### Task directions
An exact copy, beginning at the line containing "black pot: 1 -> 3" and ending at the final line of the records that follow, is the answer; it has no pictures and no other text.

### Data for this task

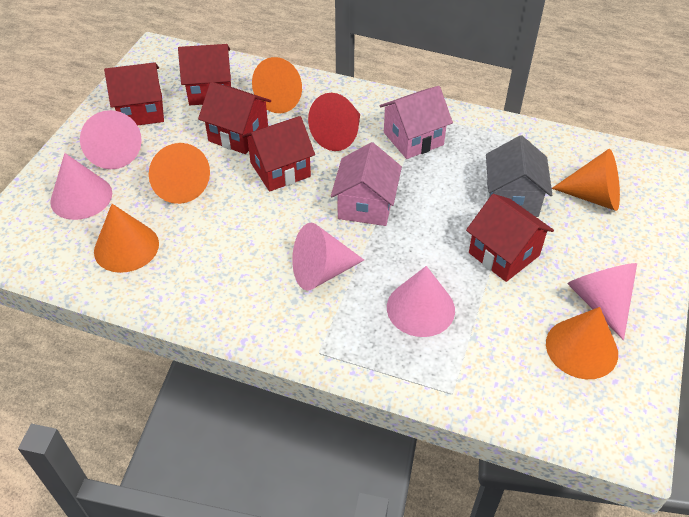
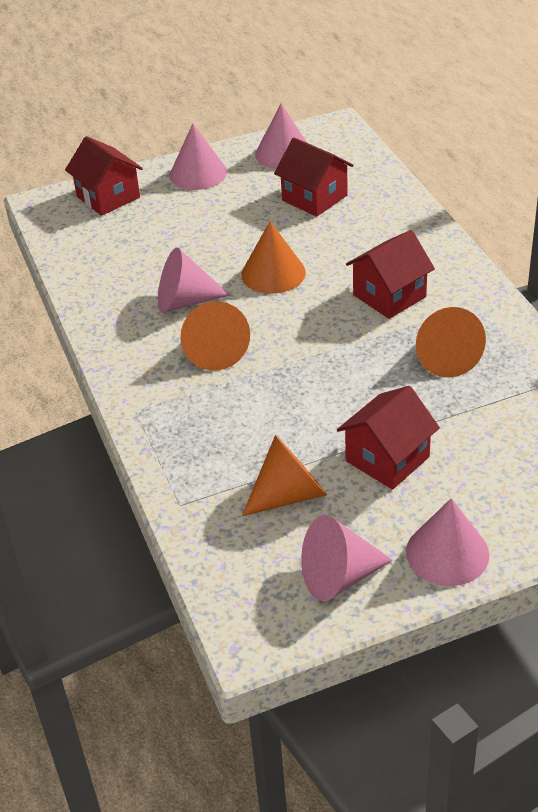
grey house: 1 -> 0
orange cone: 5 -> 4
pink house: 2 -> 0
red cone: 1 -> 0
red house: 5 -> 4

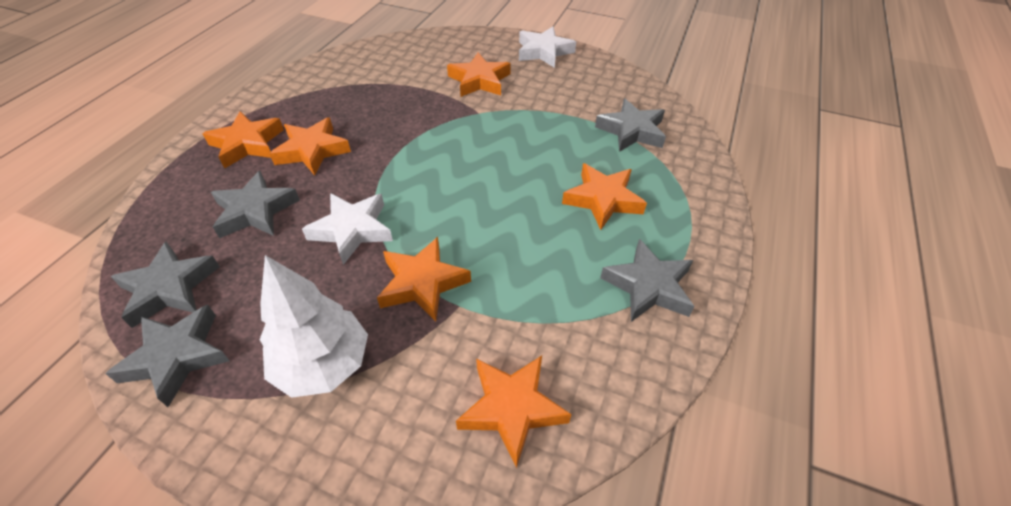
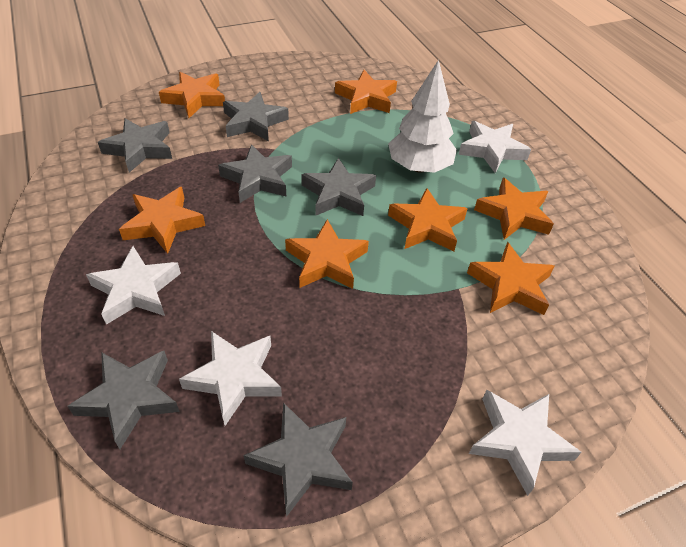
grey star: 5 -> 6
orange star: 6 -> 7
white star: 2 -> 4

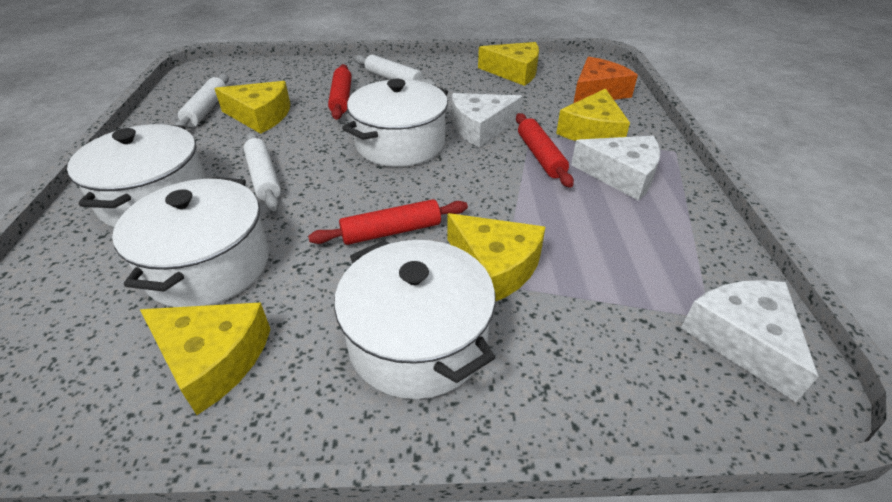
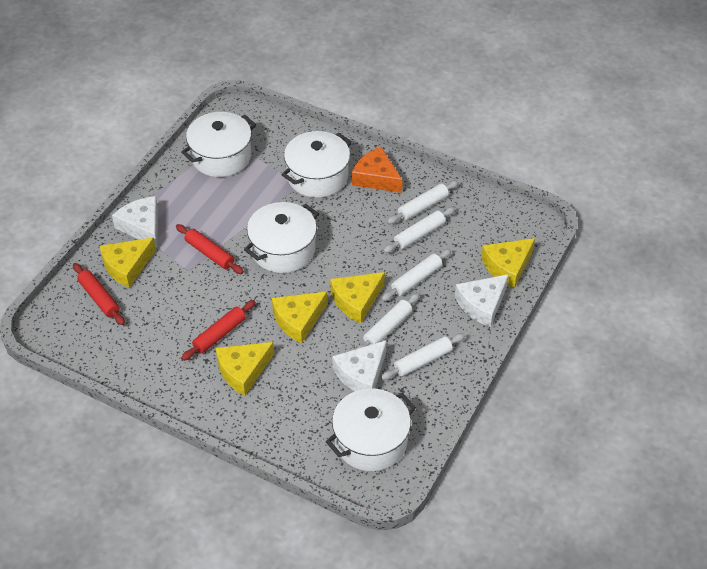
white rolling pin: 3 -> 5

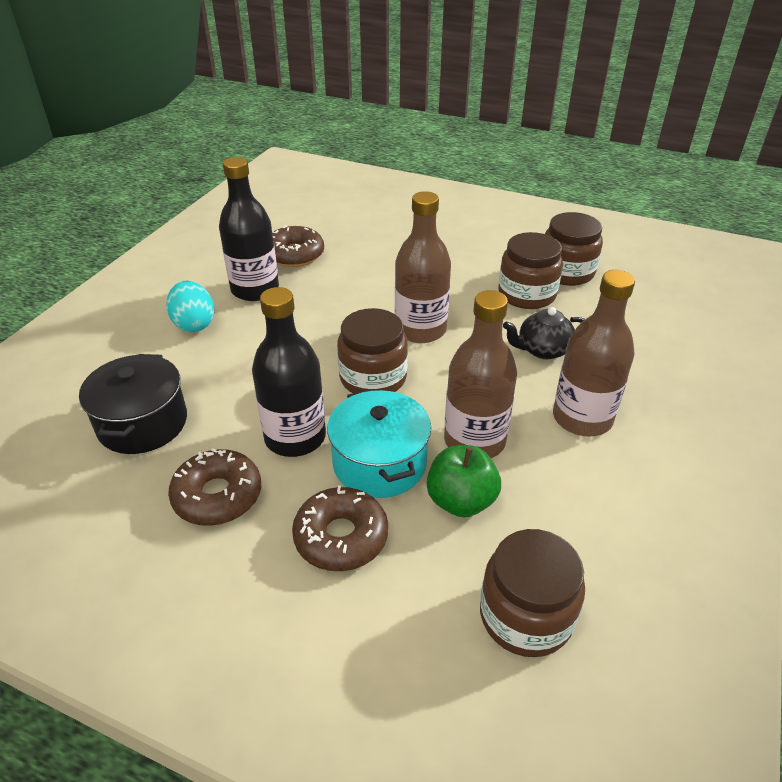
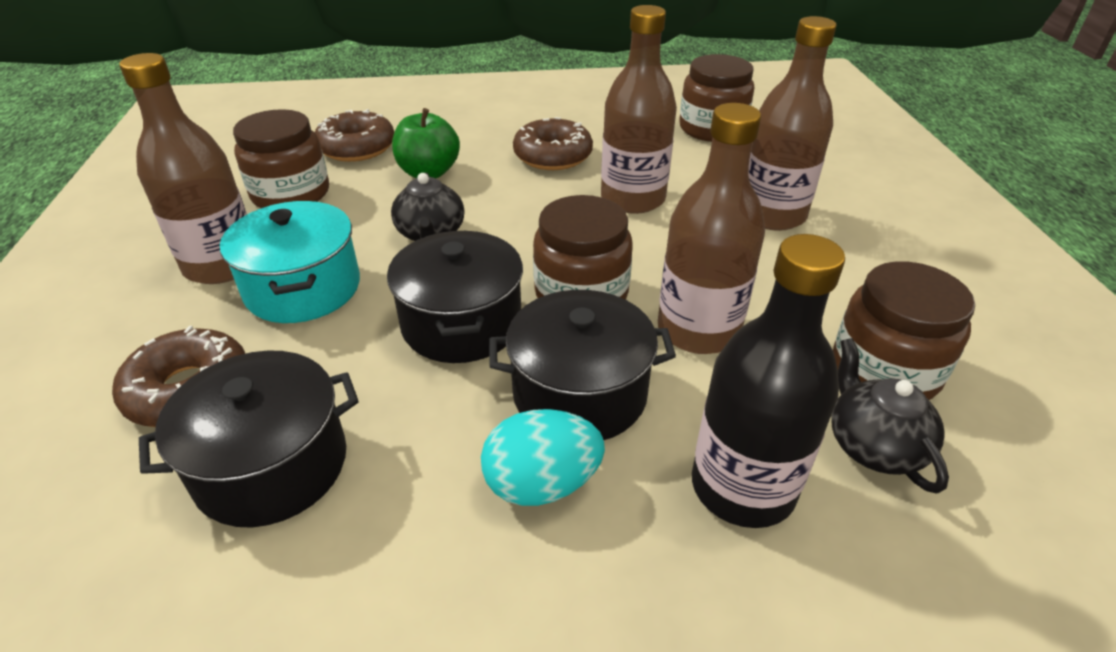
black bottle: 2 -> 1
black pot: 1 -> 3
black teapot: 1 -> 2
brown bottle: 3 -> 4

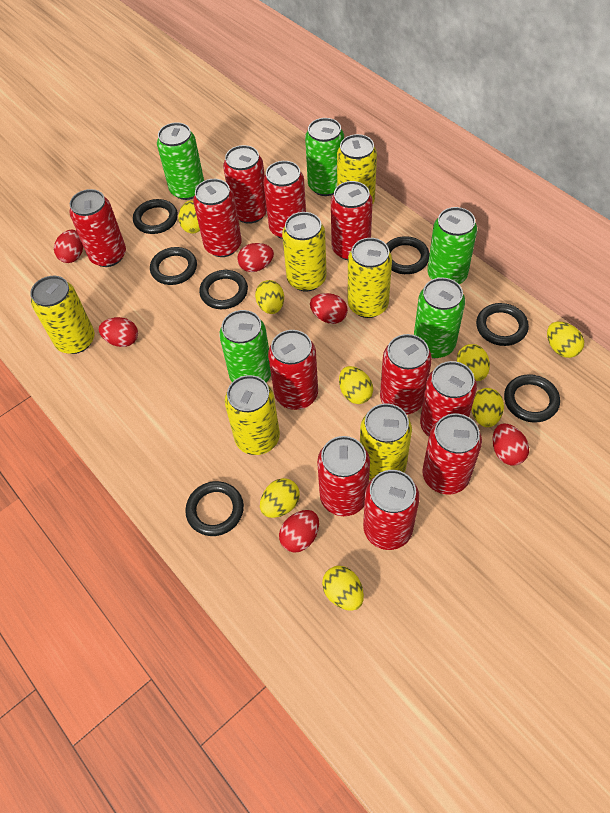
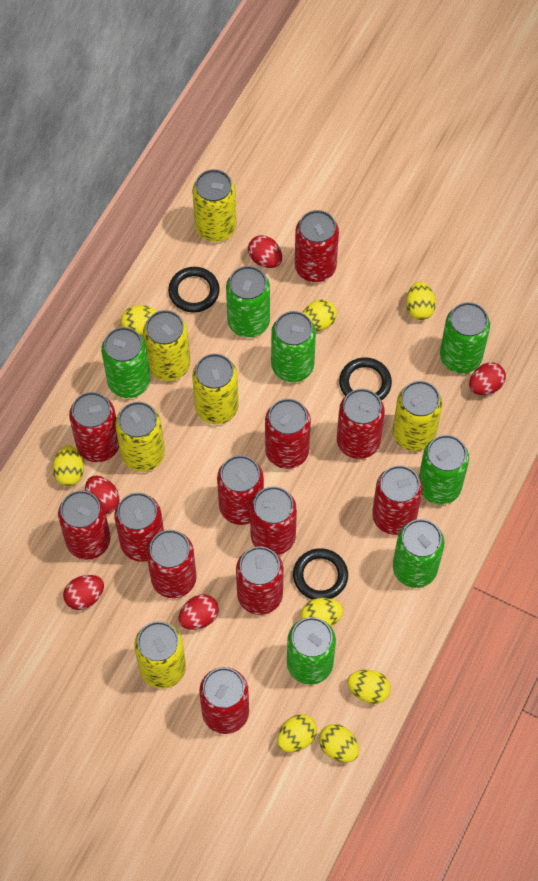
black ring: 7 -> 3
green can: 5 -> 7
red can: 11 -> 12
red egg: 6 -> 5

### Output
black pot: 1 -> 3
black teapot: 1 -> 2
brown bottle: 3 -> 4

black ring: 7 -> 3
green can: 5 -> 7
red can: 11 -> 12
red egg: 6 -> 5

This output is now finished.